▶ _What the task asks_: Find the line with "camera: 75 degrees left, 15 degrees up" in the entries below. Repeat it, every following line, and the line with "green carton [341,344,388,429]", exactly and with nothing added.

▶ _Data supplied_:
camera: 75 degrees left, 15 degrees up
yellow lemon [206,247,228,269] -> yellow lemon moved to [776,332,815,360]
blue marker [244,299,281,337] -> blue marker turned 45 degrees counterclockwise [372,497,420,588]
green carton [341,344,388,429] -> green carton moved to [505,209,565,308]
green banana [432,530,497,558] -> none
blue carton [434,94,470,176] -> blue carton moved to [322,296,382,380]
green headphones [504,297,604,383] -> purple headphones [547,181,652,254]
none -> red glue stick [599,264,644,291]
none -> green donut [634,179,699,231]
--
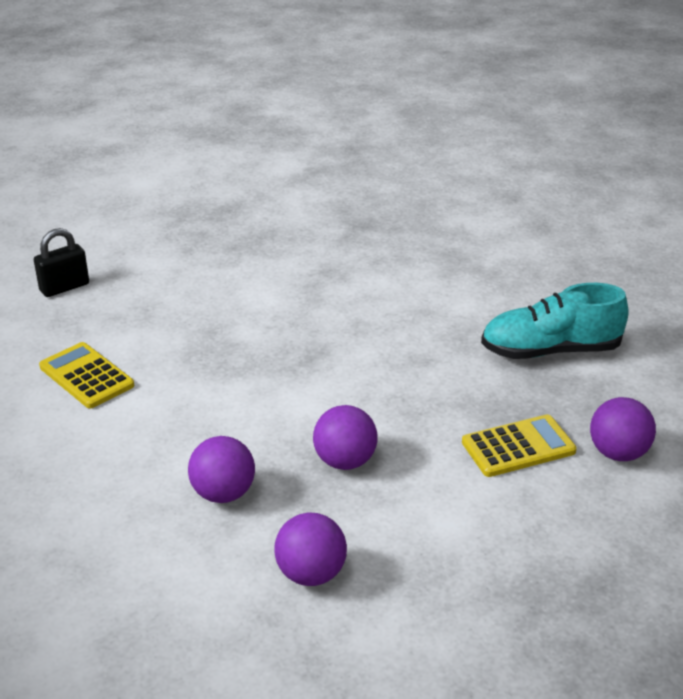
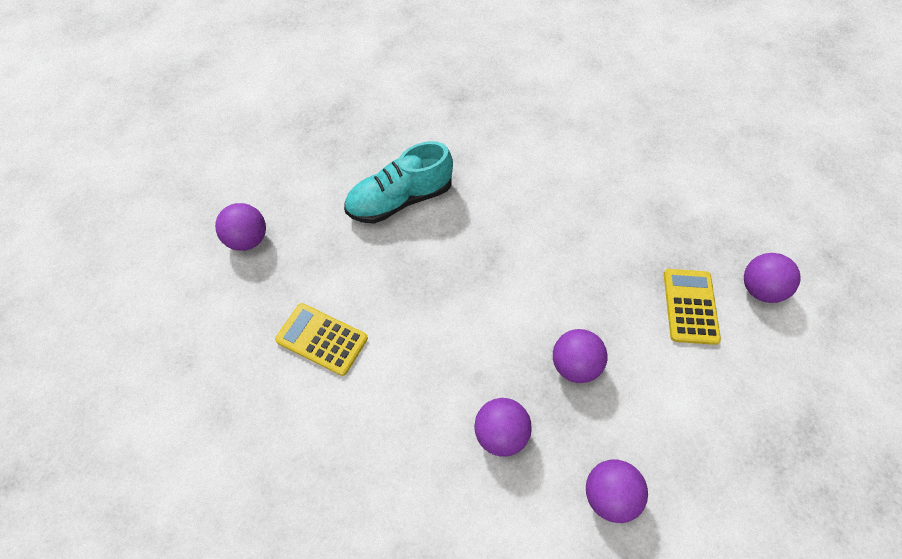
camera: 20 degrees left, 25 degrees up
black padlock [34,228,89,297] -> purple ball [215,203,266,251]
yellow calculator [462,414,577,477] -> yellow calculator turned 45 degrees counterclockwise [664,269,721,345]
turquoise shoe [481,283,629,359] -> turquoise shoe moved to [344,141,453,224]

▶ _Task result_:
camera: 75 degrees left, 15 degrees up
yellow lemon [206,247,228,269] -> yellow lemon moved to [776,332,815,360]
blue marker [244,299,281,337] -> blue marker turned 45 degrees counterclockwise [372,497,420,588]
green carton [341,344,388,429] -> green carton moved to [505,209,565,308]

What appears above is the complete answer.